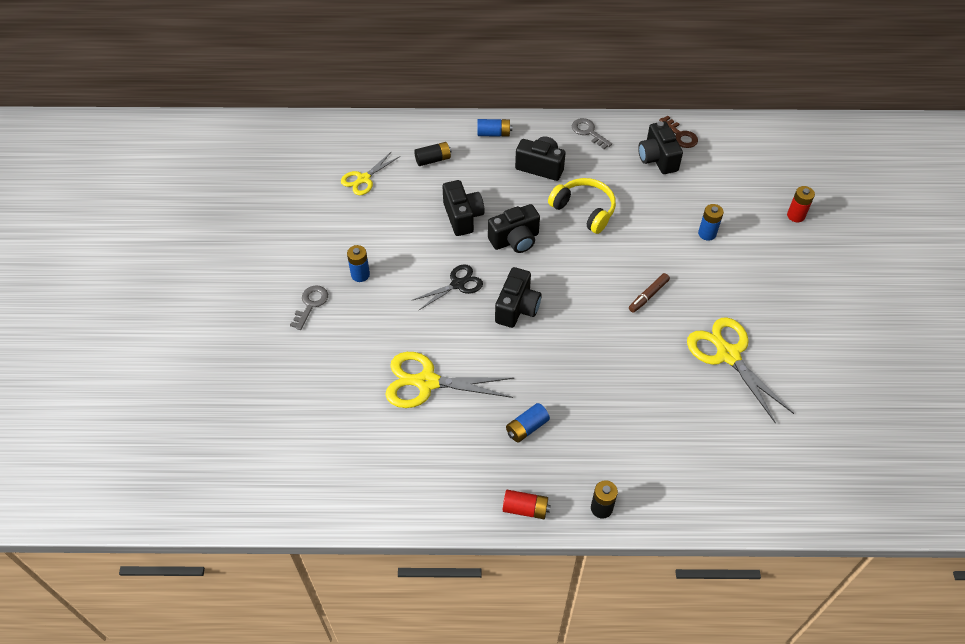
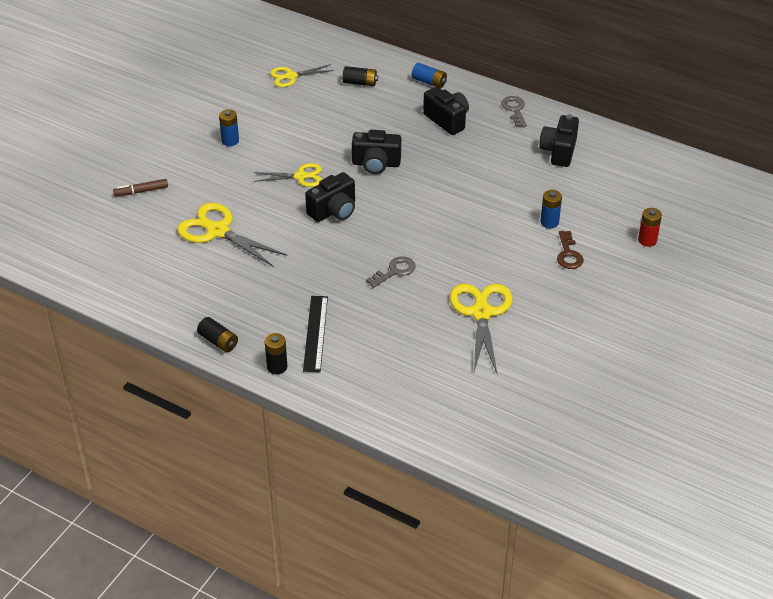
camera: 30 degrees right, 10 degrees down
(311, 304) = (176, 146): grey key -> grey key (395, 271)
(457, 284) = (300, 176): black scissors -> yellow scissors
(462, 217) = (347, 132): black camera -> none
(525, 509) = (218, 341): red battery -> black battery
(527, 428) = (267, 292): blue battery -> none
(584, 210) = (455, 165): yellow headphones -> none
(606, 451) = (315, 333): none -> black ruler
(648, 295) = (452, 245): brown marker -> brown marker (141, 191)
(680, 135) = (598, 142): brown key -> brown key (568, 254)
* * * *
**Activity**
Without the pictures, return the records above exactly as written.

**Reply**
camera: 30 degrees right, 10 degrees down
(311, 304) = (176, 146): grey key -> grey key (395, 271)
(457, 284) = (300, 176): black scissors -> yellow scissors
(462, 217) = (347, 132): black camera -> none
(525, 509) = (218, 341): red battery -> black battery
(527, 428) = (267, 292): blue battery -> none
(584, 210) = (455, 165): yellow headphones -> none
(606, 451) = (315, 333): none -> black ruler
(648, 295) = (452, 245): brown marker -> brown marker (141, 191)
(680, 135) = (598, 142): brown key -> brown key (568, 254)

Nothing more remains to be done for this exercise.